**Exercise aim**
Set out each line from the following listing that includes the word "blue".

**Dataset section**
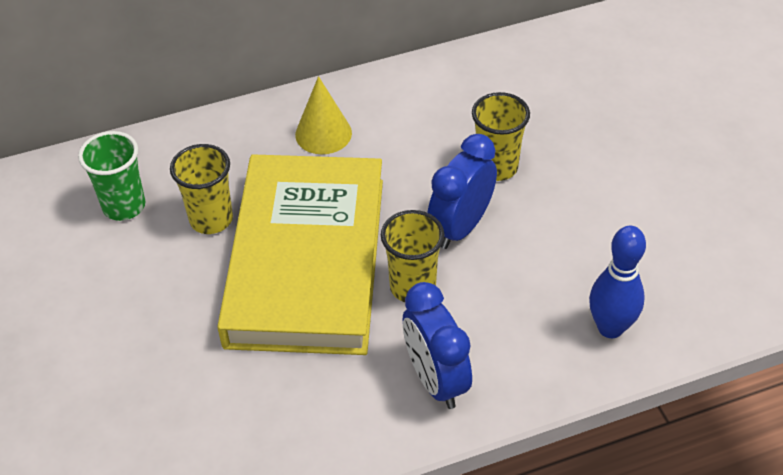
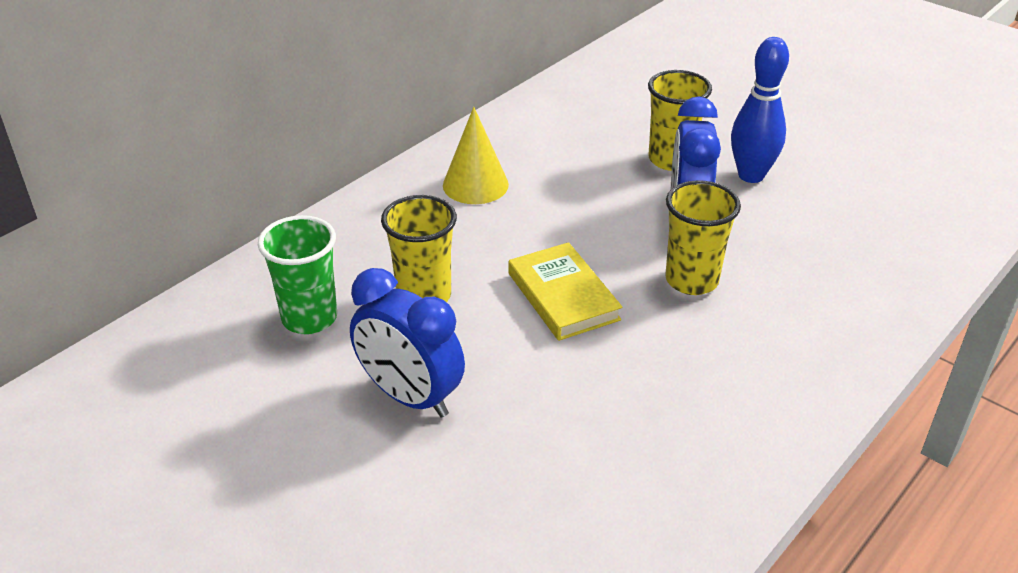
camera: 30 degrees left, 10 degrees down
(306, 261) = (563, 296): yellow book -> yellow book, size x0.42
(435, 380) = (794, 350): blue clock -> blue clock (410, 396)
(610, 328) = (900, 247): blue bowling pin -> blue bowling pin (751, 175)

**Response to the task**
(435, 380) = (794, 350): blue clock -> blue clock (410, 396)
(610, 328) = (900, 247): blue bowling pin -> blue bowling pin (751, 175)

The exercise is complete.